▸ TASK DESCRIPTION: Nothing outside the range below should be printed. Output exactly the lines from the line with "orange square at (311, 273): moved" to the line with "gray square at", both included.

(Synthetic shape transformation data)
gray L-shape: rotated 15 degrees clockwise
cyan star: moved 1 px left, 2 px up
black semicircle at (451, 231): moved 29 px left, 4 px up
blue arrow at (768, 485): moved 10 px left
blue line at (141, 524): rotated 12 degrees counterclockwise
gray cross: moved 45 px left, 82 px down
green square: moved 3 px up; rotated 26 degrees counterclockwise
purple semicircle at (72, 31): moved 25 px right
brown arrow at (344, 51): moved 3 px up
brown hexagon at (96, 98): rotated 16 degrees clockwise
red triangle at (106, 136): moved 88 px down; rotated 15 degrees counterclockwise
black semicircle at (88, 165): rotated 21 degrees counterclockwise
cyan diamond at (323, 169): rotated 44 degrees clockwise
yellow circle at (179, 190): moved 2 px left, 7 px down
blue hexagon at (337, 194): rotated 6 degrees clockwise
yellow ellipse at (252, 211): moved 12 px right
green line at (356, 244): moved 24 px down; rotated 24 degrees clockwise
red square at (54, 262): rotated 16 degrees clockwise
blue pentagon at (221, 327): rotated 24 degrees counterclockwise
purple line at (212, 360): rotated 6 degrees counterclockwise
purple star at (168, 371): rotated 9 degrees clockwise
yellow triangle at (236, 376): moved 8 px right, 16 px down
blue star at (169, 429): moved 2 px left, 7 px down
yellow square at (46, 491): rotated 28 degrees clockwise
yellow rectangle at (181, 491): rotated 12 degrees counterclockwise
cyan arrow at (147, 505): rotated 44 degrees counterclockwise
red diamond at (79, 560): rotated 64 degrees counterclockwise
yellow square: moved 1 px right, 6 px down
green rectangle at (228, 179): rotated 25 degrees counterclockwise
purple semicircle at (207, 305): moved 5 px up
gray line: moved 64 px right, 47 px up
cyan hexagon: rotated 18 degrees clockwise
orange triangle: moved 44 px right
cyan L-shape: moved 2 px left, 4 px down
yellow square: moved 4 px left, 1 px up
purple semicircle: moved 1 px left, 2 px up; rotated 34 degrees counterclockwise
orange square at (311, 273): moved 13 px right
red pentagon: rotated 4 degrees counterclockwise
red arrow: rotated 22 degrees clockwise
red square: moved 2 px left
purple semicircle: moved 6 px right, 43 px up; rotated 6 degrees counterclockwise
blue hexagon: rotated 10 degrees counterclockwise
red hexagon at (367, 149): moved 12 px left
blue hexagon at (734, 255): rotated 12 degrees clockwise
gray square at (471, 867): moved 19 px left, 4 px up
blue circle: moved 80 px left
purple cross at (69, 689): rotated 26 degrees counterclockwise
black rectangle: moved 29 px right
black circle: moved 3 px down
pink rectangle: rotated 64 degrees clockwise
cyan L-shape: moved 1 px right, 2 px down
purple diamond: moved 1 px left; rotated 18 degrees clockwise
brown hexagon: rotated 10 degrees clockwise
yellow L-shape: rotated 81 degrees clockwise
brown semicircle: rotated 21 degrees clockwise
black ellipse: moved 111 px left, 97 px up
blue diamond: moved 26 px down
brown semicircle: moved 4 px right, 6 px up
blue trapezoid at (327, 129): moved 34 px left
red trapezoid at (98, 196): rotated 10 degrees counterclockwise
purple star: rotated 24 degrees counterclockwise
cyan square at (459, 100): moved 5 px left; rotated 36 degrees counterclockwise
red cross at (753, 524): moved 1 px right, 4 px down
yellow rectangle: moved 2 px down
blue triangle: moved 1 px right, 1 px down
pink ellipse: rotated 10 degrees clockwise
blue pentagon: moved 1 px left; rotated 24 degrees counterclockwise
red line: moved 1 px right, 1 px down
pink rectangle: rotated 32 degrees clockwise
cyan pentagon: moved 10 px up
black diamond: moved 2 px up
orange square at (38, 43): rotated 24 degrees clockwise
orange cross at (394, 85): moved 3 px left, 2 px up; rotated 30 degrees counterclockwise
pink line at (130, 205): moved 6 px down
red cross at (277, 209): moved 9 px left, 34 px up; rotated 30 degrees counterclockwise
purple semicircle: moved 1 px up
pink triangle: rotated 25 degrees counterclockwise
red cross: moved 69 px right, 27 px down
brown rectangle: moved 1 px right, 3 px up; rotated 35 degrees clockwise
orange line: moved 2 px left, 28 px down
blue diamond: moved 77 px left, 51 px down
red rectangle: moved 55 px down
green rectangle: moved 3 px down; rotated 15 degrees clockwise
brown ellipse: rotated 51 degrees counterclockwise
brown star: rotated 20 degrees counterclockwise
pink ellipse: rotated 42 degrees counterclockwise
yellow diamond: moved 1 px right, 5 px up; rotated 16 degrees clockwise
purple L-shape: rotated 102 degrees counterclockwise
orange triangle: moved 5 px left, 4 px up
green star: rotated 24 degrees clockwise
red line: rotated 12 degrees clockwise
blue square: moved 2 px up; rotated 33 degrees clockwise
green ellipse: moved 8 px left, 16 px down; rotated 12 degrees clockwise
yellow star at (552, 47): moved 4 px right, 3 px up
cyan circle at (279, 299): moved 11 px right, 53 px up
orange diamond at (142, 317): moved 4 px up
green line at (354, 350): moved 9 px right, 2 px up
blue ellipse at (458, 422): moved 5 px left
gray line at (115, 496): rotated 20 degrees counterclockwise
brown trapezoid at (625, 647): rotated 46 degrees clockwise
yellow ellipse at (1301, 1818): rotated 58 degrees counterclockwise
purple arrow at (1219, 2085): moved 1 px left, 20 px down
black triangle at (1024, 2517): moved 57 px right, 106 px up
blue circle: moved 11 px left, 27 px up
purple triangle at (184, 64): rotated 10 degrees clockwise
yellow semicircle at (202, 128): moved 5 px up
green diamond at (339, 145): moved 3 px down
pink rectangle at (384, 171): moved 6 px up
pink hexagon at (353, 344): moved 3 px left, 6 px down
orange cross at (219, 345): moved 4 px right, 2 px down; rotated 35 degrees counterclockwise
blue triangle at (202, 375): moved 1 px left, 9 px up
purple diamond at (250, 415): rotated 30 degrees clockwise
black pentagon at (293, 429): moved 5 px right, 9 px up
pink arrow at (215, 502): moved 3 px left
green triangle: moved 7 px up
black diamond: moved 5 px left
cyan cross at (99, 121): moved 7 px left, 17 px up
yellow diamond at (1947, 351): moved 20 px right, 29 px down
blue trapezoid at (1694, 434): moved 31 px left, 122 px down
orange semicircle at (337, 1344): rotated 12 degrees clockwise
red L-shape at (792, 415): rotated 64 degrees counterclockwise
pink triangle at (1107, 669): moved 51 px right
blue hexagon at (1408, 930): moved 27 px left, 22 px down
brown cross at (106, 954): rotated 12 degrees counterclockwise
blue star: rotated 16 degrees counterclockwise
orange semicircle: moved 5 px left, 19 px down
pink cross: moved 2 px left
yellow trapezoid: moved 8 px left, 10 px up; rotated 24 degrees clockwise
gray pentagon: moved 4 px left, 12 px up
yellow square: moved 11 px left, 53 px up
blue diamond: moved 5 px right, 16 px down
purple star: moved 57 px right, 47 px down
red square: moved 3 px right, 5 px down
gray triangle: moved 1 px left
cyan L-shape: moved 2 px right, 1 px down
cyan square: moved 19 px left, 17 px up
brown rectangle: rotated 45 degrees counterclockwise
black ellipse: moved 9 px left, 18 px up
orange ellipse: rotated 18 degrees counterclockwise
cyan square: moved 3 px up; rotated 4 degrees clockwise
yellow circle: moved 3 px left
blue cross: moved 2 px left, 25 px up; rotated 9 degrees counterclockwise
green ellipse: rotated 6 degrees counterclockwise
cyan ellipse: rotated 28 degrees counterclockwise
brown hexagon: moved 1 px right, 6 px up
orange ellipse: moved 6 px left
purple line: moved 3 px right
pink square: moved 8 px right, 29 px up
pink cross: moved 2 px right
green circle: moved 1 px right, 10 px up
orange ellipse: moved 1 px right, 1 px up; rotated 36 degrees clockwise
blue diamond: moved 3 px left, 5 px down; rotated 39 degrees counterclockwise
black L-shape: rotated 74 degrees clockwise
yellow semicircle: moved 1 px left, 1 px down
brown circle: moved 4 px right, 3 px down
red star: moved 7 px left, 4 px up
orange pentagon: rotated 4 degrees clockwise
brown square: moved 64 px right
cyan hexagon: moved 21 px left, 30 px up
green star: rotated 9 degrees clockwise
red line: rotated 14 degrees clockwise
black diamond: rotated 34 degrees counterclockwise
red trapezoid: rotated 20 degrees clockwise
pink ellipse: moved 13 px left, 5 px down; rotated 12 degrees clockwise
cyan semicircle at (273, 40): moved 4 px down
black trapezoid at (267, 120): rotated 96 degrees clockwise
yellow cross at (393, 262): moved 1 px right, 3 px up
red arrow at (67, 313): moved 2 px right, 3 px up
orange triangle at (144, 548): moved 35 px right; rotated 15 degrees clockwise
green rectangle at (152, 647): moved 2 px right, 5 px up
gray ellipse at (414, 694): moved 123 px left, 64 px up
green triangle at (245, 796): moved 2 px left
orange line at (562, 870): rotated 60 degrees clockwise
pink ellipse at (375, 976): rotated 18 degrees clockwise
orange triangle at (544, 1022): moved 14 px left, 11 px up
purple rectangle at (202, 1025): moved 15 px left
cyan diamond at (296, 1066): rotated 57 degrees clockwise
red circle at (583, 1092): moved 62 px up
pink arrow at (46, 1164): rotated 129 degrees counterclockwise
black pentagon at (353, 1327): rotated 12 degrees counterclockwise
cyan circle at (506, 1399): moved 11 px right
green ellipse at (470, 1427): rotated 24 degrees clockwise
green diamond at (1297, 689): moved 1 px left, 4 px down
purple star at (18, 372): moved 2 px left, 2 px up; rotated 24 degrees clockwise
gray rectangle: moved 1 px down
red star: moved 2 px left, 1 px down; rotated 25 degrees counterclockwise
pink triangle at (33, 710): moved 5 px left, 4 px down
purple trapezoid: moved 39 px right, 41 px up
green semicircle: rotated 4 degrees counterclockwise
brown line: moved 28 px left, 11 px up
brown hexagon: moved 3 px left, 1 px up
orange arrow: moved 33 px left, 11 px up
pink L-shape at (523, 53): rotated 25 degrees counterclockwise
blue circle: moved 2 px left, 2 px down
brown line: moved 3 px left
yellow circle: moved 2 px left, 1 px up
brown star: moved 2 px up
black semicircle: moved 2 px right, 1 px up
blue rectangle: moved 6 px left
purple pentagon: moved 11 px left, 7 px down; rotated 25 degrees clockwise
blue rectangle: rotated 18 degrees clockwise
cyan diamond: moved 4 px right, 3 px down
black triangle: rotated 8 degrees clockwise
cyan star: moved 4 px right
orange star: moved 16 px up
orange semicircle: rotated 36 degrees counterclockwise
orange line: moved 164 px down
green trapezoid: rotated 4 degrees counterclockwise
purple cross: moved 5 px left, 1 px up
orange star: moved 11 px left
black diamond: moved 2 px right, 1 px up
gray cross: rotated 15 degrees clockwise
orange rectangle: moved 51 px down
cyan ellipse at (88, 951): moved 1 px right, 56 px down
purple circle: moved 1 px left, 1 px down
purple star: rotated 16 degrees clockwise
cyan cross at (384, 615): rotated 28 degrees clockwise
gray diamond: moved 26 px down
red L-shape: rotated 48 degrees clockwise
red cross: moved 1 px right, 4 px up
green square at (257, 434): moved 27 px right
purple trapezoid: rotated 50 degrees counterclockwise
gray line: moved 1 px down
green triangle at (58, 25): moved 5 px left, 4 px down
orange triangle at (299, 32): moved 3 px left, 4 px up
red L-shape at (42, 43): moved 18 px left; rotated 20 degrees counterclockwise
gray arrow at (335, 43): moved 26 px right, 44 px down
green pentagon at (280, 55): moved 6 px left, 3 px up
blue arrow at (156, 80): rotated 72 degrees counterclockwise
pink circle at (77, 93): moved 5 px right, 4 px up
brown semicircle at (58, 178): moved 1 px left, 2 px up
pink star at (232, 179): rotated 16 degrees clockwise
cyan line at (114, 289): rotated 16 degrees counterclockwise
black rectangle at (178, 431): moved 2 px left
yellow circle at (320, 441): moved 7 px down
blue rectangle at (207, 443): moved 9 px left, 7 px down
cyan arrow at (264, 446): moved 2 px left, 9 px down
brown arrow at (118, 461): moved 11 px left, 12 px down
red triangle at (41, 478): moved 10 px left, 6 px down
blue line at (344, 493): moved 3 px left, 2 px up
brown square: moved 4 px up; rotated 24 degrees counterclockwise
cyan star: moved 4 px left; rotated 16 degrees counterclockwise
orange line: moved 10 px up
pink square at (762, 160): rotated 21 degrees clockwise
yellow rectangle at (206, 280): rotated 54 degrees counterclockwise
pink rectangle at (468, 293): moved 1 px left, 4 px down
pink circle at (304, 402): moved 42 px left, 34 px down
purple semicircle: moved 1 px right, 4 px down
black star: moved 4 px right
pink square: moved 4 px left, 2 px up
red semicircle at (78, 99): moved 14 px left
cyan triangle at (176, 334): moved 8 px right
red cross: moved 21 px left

▸ SOLUTION TO THIS EXERCISE:
orange square at (311, 273): moved 13 px right
red pentagon: rotated 4 degrees counterclockwise
red arrow: rotated 22 degrees clockwise
red square: moved 2 px left
purple semicircle: moved 6 px right, 43 px up; rotated 6 degrees counterclockwise
blue hexagon: rotated 10 degrees counterclockwise
red hexagon at (367, 149): moved 12 px left
blue hexagon at (734, 255): rotated 12 degrees clockwise
gray square at (471, 867): moved 19 px left, 4 px up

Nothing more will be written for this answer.